# TASK GOAL:
Put the material, from the line containing "coordinates (110, 276)." through the last line of the material, into a Markdown table with the columns Row and Line. Number each row and leave out blank lines.

# SOURCE RECORDS:

........

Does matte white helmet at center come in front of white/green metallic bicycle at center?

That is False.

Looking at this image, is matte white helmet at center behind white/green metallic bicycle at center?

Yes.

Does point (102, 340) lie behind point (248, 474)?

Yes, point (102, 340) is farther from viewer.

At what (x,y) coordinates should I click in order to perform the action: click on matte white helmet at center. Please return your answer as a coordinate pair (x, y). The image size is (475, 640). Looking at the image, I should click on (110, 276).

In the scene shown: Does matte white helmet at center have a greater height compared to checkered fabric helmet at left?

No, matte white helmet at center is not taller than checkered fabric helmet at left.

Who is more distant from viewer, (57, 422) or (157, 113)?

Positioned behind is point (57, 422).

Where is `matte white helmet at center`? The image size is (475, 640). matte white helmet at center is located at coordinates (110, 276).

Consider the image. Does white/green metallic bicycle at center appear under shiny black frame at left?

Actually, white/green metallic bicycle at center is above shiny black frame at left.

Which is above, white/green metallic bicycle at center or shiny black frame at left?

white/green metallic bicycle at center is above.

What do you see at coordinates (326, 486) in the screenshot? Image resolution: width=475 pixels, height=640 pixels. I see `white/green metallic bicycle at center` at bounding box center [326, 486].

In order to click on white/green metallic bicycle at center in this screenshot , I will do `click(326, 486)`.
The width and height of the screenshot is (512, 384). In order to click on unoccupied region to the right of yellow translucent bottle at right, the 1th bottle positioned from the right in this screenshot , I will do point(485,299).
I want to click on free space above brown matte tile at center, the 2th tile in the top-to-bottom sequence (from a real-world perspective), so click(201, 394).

........

# WRITTEN ANSWER:
| Row | Line |
|---|---|
| 1 | Where is `matte white helmet at center`? The image size is (475, 640). matte white helmet at center is located at coordinates (110, 276). |
| 2 | Consider the image. Does white/green metallic bicycle at center appear under shiny black frame at left? |
| 3 | Actually, white/green metallic bicycle at center is above shiny black frame at left. |
| 4 | Which is above, white/green metallic bicycle at center or shiny black frame at left? |
| 5 | white/green metallic bicycle at center is above. |
| 6 | What do you see at coordinates (326, 486) in the screenshot? Image resolution: width=475 pixels, height=640 pixels. I see `white/green metallic bicycle at center` at bounding box center [326, 486]. |
| 7 | In order to click on white/green metallic bicycle at center in this screenshot , I will do `click(326, 486)`. |
| 8 | The width and height of the screenshot is (512, 384). In order to click on unoccupied region to the right of yellow translucent bottle at right, the 1th bottle positioned from the right in this screenshot , I will do point(485,299). |
| 9 | I want to click on free space above brown matte tile at center, the 2th tile in the top-to-bottom sequence (from a real-world perspective), so click(201, 394). |